(Object state change records)

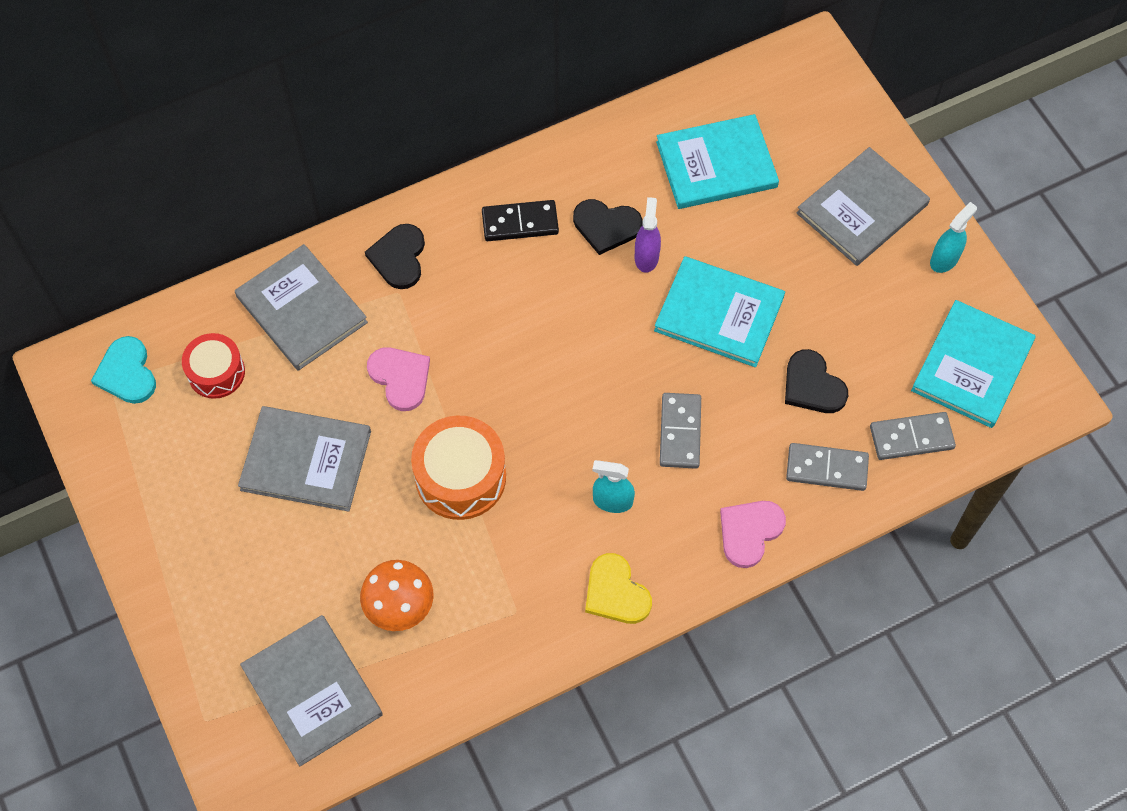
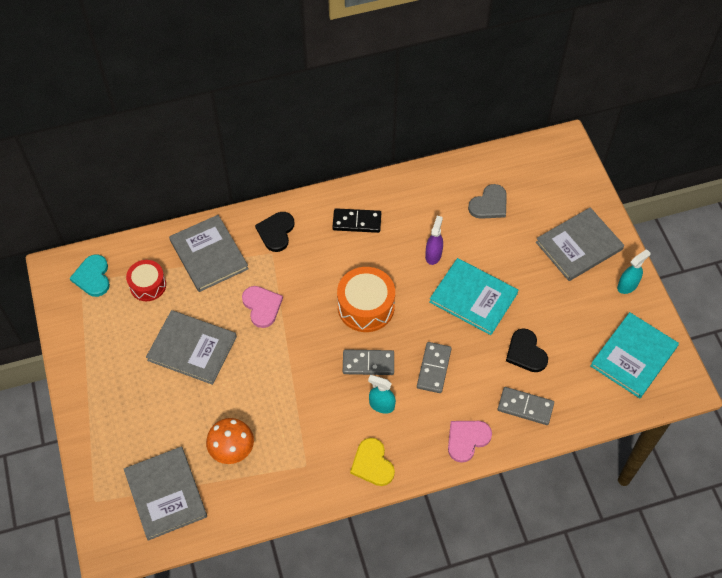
camera: 10 degrees right, 5 degrees down
(460, 477) = (287, 374): orange drum -> orange drum (366, 307)
(606, 226) = (411, 232): black heart -> none
(716, 164) = (489, 204): turquoise book -> grey heart
(911, 437) = (585, 396): grey domino -> grey domino (368, 363)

*Task brief*:
The task here is to output the line with "(716, 164) = (489, 204): turquoise" and all lines after it to the end of the records above, exactly and only those.

*Task output*:
(716, 164) = (489, 204): turquoise book -> grey heart
(911, 437) = (585, 396): grey domino -> grey domino (368, 363)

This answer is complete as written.